Before-and-after change records:

────────────────────────────────────────

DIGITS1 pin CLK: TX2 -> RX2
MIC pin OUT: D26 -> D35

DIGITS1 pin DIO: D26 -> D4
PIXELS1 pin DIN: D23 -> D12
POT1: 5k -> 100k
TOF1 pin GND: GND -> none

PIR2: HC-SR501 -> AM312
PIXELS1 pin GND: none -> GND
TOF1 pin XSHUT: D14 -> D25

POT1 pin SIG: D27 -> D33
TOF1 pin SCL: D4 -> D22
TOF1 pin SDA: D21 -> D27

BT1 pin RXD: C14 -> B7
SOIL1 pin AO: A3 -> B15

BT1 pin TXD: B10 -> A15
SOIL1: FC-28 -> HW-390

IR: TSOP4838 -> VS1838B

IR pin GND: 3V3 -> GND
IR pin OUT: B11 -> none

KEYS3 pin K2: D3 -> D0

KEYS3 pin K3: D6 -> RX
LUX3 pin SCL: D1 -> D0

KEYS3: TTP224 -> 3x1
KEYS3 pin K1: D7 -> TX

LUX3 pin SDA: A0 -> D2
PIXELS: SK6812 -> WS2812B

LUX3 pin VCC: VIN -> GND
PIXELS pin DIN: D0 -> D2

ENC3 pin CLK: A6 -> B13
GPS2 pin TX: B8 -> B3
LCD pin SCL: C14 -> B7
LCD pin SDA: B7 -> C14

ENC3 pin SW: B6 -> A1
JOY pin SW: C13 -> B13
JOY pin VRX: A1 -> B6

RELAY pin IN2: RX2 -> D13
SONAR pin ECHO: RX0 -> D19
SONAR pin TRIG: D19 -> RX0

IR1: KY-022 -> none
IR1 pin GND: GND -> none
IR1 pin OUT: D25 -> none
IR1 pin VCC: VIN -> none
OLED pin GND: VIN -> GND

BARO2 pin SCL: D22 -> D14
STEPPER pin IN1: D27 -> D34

────────────────────────────────────────

WORK TASK: Throughout the records above, find the lines in which the word "SONAR" appears and return them.

RESPONSE AREA:
SONAR pin ECHO: RX0 -> D19
SONAR pin TRIG: D19 -> RX0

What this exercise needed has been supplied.